*Exercise*
Your answer should consist of all lines in the listing that hold the word "AGND".

*Records to use*
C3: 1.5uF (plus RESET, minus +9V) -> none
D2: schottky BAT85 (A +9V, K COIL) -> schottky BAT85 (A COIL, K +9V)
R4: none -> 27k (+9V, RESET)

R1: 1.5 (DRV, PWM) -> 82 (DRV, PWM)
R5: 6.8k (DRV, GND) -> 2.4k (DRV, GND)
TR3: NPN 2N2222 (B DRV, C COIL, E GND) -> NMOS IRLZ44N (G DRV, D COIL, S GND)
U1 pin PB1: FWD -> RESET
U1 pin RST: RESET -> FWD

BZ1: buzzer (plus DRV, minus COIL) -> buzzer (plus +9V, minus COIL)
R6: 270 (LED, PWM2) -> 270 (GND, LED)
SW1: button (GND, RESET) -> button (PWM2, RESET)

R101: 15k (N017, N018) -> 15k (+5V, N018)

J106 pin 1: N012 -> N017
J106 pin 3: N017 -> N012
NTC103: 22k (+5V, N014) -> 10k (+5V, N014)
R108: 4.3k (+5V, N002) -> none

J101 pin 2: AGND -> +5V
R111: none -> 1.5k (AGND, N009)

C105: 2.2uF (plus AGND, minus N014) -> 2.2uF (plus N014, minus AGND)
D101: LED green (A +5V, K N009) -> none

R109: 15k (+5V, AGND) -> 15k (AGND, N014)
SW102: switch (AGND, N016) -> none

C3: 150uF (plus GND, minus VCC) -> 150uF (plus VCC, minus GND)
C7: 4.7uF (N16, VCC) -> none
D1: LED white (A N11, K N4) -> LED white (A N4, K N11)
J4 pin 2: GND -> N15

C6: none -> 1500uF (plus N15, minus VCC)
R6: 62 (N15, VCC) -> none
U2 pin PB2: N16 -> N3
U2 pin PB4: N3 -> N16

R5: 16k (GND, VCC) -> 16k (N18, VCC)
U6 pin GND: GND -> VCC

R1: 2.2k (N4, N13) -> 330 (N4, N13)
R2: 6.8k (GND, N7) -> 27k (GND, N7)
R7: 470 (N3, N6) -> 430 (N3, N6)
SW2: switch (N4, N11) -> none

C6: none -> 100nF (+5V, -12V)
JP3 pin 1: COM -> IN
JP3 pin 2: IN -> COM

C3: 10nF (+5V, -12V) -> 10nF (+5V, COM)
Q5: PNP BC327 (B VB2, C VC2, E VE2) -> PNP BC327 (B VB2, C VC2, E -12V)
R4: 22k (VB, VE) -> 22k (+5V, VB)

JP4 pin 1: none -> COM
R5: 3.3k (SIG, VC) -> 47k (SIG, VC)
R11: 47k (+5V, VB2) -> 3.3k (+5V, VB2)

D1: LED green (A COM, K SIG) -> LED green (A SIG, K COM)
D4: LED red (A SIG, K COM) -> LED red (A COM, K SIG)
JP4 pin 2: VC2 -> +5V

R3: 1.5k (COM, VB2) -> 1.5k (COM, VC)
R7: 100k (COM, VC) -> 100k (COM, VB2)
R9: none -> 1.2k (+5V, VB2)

*Reply*
J101 pin 2: AGND -> +5V
R111: none -> 1.5k (AGND, N009)
C105: 2.2uF (plus AGND, minus N014) -> 2.2uF (plus N014, minus AGND)
R109: 15k (+5V, AGND) -> 15k (AGND, N014)
SW102: switch (AGND, N016) -> none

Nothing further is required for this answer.